- WHAT TO WORK ON
Both the line containing "(111, 291) = (487, 138): orange" and the line containing "(446, 177) = (748, 584): blue" belong to the span. Output exactly that span from the listing below, and nothing outside it.
[Start of section]
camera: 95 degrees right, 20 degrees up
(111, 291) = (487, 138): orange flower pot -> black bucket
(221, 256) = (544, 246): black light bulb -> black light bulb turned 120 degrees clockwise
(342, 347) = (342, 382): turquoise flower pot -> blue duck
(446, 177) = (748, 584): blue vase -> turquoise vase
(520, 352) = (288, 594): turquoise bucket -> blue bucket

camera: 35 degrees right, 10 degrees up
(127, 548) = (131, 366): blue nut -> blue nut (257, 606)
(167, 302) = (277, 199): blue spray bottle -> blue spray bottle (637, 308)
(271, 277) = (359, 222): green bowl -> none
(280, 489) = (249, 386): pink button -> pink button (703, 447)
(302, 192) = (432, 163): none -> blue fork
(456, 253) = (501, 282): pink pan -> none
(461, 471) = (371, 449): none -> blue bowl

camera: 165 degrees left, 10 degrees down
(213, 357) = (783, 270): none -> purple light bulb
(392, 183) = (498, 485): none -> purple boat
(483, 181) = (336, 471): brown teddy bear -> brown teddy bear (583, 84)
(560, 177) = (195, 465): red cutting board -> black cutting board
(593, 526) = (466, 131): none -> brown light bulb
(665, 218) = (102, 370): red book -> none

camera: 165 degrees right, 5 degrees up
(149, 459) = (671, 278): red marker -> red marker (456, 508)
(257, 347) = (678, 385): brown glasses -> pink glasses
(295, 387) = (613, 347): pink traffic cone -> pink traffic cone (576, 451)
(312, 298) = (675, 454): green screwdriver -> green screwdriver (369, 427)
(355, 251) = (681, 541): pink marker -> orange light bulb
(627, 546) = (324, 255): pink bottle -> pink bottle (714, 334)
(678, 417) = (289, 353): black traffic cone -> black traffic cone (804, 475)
[End of section]
- EXERCISE OUTPUT
(111, 291) = (487, 138): orange flower pot -> black bucket
(221, 256) = (544, 246): black light bulb -> black light bulb turned 120 degrees clockwise
(342, 347) = (342, 382): turquoise flower pot -> blue duck
(446, 177) = (748, 584): blue vase -> turquoise vase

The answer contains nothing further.